▶ _EXERCISE_: What is needed is an exact retyping of the records below, from the first line through the line that contains "498 440 576".

▶ _DATA LISTING_:
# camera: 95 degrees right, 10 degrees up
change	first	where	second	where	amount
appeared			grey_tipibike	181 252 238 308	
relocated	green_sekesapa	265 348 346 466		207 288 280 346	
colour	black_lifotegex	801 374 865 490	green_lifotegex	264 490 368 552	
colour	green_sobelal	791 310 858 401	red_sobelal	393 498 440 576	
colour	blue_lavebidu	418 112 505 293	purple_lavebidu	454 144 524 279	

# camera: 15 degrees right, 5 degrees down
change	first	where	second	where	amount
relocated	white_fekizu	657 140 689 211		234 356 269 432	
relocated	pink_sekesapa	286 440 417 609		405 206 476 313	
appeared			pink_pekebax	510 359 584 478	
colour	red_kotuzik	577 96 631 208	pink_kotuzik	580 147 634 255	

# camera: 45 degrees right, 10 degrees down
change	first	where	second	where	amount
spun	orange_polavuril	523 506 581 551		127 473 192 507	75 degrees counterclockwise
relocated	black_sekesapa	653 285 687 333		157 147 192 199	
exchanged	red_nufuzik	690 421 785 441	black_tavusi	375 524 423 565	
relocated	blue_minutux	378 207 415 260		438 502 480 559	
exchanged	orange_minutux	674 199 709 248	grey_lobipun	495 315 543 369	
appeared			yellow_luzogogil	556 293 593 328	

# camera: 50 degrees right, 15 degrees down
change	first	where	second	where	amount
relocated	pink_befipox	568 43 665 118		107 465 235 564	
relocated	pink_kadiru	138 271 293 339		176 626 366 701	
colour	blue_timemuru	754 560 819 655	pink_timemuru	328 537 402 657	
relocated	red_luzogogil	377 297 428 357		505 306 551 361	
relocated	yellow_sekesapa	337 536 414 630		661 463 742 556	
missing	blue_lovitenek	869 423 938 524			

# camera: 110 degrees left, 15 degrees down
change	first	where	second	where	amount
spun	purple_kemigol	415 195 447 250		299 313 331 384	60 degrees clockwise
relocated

▶ _SOLUTION_:
# camera: 95 degrees right, 10 degrees up
change	first	where	second	where	amount
appeared			grey_tipibike	181 252 238 308	
relocated	green_sekesapa	265 348 346 466		207 288 280 346	
colour	black_lifotegex	801 374 865 490	green_lifotegex	264 490 368 552	
colour	green_sobelal	791 310 858 401	red_sobelal	393 498 440 576	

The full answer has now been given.